begin Information supplied

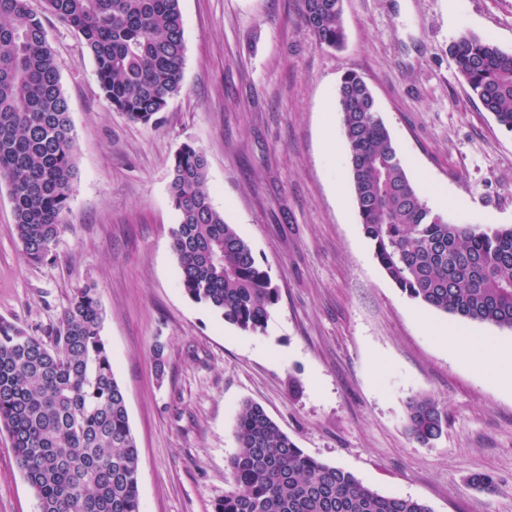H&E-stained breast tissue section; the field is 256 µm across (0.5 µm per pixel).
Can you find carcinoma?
Here are the masks:
<instances>
[{
	"instance_id": "obj_1",
	"label": "carcinoma",
	"mask_w": 512,
	"mask_h": 512,
	"mask_svg": "<svg viewBox=\"0 0 512 512\" xmlns=\"http://www.w3.org/2000/svg\"><path fill=\"white\" fill-rule=\"evenodd\" d=\"M46 3L81 36L112 109L133 123L156 122L183 80L180 0ZM297 14L318 46L343 44V0H297ZM450 55L483 109L512 132V52L463 34ZM338 112L361 224L387 277L433 310L512 329V225L456 224L429 207L406 175L370 87L353 72L341 78ZM75 154L43 20L27 0H0V181L17 240L33 263L49 256L60 234ZM171 174L181 287L225 323L258 331L278 290L251 245L212 206L203 151L183 145ZM103 324L92 284L73 291L48 342L0 320V428L39 512H140L139 448ZM406 419L422 444L448 426L447 412L424 394L407 402ZM234 437V486L214 512H432L305 453L257 404L243 405Z\"/></svg>"
}]
</instances>
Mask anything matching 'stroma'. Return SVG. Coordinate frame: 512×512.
Returning <instances> with one entry per match:
<instances>
[{
	"label": "stroma",
	"instance_id": "35a3bbf8",
	"mask_svg": "<svg viewBox=\"0 0 512 512\" xmlns=\"http://www.w3.org/2000/svg\"><path fill=\"white\" fill-rule=\"evenodd\" d=\"M183 82L156 123L105 99L78 35L47 17L76 134L77 178L48 259L29 263L0 182V319L53 336L94 284L139 448L141 512H212L229 490L233 429L260 404L305 453L432 512H512V393L433 329L512 347V329L434 311L386 276L365 237L337 107L342 75L372 89L412 184L458 224L512 225V133L458 74L464 33L512 52V0H343V47L315 44L296 0H180ZM207 158L212 206L251 245L279 299L243 332L191 301L170 231L171 162ZM162 357H155V346ZM448 428L422 445L406 403ZM476 473L498 490L474 487ZM0 512H39L0 429ZM407 430L416 441L429 444L439 439L448 426V414L424 394L416 395L406 405Z\"/></svg>",
	"mask_w": 512,
	"mask_h": 512
}]
</instances>
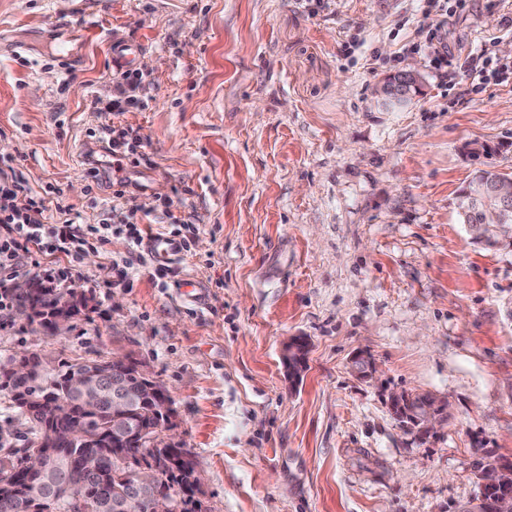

end Information supplied

- _Exercise requirements_: The data above needs to be retyped exactly, with the images left out.

- _Worked answer_:
H&E-stained breast tissue section; the field is 256 µm across (0.5 µm per pixel).
Can you find carcinoma?
Here are the masks:
<instances>
[{
	"instance_id": "obj_1",
	"label": "carcinoma",
	"mask_w": 512,
	"mask_h": 512,
	"mask_svg": "<svg viewBox=\"0 0 512 512\" xmlns=\"http://www.w3.org/2000/svg\"><path fill=\"white\" fill-rule=\"evenodd\" d=\"M46 3L81 36L112 109L133 123L156 122L183 80L180 0ZM297 14L318 46L343 44V0H297ZM450 55L483 109L512 132V52L463 34ZM338 112L361 224L387 277L433 310L512 329V225L456 224L429 207L406 175L370 87L353 72L341 78ZM75 154L43 20L27 0H0V181L17 240L33 263L49 256L60 234ZM171 174L181 287L225 323L258 331L278 290L251 245L212 206L203 151L183 145ZM103 324L92 284L73 291L48 342L0 320V428L39 512H140L139 448ZM406 419L422 444L448 426L447 412L424 394L407 402ZM234 437V486L214 512H432L305 453L257 404L243 405Z\"/></svg>"
}]
</instances>
Mask anything matching 'stroma'. Return SVG. Coordinate frame: 512×512.
Returning <instances> with one entry per match:
<instances>
[{
	"label": "stroma",
	"instance_id": "35a3bbf8",
	"mask_svg": "<svg viewBox=\"0 0 512 512\" xmlns=\"http://www.w3.org/2000/svg\"><path fill=\"white\" fill-rule=\"evenodd\" d=\"M183 82L156 123L105 99L78 35L47 17L76 134L77 178L48 259L29 263L0 182V319L53 336L94 284L139 448L141 512H212L229 490L233 429L260 404L305 453L432 512H512V393L433 329L512 347V329L434 311L386 276L365 237L337 107L342 75L372 89L412 184L458 224L512 225V133L458 74L464 33L512 52V0H343V47L315 44L296 0H180ZM207 158L212 206L251 245L279 299L243 332L191 301L170 231L171 162ZM162 357H155V346ZM448 428L422 445L406 403ZM476 473L498 490L474 487ZM0 512H39L0 429ZM407 430L416 441L429 444L439 439L448 426V414L424 394L416 395L406 405Z\"/></svg>",
	"mask_w": 512,
	"mask_h": 512
}]
</instances>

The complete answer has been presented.